* **Data supplied**:
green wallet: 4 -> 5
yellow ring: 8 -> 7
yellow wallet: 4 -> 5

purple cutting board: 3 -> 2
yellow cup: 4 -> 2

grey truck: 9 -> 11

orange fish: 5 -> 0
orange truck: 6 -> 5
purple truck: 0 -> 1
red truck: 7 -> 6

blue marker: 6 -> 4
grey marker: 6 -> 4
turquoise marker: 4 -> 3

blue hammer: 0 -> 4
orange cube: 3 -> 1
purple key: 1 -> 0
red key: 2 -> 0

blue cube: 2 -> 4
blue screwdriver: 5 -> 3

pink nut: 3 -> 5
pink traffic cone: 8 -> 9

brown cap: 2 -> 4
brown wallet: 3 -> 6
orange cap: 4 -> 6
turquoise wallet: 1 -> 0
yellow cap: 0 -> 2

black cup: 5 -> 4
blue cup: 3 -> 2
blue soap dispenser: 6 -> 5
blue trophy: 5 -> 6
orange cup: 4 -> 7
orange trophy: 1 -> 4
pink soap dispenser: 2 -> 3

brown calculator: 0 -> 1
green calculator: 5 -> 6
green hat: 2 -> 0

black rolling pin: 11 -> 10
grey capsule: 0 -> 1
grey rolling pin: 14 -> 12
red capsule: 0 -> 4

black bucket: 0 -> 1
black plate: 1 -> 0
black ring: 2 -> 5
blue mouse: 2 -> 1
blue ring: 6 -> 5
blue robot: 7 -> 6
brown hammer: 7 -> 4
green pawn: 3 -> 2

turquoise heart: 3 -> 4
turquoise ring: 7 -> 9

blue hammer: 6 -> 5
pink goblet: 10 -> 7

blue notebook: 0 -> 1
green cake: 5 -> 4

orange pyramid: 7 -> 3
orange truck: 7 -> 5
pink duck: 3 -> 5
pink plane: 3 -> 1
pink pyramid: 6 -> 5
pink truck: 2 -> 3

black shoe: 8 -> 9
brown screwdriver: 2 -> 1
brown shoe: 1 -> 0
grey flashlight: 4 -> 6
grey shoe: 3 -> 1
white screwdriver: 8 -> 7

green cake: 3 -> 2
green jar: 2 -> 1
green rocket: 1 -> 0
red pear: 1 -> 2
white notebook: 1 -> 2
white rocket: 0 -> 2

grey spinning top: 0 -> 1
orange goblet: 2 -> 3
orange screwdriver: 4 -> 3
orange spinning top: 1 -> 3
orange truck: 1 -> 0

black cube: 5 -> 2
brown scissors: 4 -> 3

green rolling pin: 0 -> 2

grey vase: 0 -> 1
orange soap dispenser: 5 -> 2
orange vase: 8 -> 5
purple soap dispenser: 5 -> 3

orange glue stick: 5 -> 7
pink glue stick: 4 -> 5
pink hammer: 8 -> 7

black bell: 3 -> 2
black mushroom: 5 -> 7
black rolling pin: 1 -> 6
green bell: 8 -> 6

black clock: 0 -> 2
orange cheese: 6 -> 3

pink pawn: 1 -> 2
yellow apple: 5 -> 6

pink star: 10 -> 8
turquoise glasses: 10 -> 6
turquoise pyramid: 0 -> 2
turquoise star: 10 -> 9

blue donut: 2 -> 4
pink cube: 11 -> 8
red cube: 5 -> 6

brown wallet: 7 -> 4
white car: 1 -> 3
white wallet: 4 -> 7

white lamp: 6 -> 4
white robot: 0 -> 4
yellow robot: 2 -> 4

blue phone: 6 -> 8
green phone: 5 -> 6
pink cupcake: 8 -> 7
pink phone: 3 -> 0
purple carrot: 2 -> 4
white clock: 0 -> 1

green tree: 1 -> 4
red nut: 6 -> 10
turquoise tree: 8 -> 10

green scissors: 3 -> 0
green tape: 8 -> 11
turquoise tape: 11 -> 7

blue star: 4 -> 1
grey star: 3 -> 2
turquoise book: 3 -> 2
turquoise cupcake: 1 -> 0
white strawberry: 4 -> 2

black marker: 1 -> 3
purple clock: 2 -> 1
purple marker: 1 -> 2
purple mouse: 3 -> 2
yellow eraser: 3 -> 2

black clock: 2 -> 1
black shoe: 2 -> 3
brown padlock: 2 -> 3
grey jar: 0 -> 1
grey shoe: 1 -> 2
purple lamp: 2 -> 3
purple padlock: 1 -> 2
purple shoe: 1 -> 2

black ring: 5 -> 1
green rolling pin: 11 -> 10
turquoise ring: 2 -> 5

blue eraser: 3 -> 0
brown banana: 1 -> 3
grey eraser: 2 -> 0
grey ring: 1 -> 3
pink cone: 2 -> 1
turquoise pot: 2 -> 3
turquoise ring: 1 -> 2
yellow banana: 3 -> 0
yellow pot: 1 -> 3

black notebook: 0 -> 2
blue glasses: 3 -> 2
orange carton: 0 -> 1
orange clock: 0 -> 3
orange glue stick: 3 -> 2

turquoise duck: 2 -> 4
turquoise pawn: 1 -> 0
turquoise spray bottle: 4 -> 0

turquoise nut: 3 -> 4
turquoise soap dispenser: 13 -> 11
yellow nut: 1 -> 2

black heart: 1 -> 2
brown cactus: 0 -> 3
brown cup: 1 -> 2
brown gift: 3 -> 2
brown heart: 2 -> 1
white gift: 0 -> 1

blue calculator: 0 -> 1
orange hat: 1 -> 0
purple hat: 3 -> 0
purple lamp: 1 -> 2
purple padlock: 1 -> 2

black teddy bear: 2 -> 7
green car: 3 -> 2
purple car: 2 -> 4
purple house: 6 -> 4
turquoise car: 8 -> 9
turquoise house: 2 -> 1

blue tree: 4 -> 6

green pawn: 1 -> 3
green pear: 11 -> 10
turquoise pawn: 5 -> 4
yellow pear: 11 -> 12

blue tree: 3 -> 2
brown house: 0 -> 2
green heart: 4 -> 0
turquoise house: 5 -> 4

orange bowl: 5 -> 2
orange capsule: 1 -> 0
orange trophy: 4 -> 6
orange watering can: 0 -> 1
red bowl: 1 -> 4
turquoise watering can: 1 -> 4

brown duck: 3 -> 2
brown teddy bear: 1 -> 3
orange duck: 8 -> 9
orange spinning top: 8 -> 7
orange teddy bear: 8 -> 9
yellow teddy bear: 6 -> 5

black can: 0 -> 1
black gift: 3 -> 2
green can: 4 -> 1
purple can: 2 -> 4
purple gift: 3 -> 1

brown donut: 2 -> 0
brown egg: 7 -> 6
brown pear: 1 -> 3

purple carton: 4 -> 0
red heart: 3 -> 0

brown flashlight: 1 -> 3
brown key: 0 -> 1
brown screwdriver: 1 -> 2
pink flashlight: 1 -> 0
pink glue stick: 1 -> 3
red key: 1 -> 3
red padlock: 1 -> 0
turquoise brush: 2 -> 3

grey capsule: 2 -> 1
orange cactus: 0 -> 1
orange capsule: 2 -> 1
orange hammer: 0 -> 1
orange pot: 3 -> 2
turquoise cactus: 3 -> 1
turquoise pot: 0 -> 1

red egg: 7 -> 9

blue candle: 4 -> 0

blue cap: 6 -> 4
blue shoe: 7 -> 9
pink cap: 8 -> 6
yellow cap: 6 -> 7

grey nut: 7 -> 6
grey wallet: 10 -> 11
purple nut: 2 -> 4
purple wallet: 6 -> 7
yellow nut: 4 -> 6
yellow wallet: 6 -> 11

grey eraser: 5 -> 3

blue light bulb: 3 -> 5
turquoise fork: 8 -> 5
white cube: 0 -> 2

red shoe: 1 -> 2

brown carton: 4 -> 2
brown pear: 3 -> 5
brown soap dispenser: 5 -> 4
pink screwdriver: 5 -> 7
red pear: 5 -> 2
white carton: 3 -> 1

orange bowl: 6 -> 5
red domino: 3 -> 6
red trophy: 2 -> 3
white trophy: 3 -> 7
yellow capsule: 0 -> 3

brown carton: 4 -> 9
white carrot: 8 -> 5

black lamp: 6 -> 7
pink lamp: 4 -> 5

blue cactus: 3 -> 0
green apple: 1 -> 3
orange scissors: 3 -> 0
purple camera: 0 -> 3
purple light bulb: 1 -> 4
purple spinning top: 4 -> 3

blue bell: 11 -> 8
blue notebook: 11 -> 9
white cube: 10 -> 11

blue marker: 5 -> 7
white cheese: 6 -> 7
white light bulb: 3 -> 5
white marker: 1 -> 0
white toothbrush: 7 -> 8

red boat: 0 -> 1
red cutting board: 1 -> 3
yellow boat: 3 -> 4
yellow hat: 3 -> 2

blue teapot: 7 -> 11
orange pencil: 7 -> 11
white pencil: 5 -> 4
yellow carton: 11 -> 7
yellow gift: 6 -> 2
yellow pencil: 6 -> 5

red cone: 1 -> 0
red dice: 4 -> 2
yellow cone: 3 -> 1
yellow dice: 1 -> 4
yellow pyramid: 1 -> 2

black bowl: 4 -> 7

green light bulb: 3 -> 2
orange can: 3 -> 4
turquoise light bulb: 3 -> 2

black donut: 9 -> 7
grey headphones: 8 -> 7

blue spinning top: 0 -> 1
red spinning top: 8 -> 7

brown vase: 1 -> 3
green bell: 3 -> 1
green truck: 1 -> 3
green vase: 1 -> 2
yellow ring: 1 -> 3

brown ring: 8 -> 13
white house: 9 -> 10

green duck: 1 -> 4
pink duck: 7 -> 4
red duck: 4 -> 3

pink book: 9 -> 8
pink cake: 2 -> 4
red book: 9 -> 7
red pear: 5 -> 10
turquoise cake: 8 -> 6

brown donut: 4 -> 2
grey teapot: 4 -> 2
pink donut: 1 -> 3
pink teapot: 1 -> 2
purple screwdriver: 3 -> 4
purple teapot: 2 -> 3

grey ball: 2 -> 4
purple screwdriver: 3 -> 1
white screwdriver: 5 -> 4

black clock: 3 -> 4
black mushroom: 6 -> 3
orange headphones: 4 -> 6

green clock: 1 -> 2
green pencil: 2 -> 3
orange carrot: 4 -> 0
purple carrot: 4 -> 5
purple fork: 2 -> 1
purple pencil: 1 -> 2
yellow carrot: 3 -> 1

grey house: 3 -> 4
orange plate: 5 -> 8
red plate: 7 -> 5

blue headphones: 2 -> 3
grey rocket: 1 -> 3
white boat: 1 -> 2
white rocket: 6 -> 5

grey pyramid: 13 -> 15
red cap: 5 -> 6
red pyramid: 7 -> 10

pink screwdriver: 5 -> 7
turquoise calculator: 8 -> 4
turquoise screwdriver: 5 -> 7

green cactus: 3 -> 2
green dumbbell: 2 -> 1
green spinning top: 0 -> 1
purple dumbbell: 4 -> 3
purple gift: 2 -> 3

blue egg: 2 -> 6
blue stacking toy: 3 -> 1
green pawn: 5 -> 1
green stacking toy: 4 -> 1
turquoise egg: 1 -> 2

* **Directive**: Search the listing for the string "gift". Copy each line where it turns up.

* **Written answer**:
brown gift: 3 -> 2
white gift: 0 -> 1
black gift: 3 -> 2
purple gift: 3 -> 1
yellow gift: 6 -> 2
purple gift: 2 -> 3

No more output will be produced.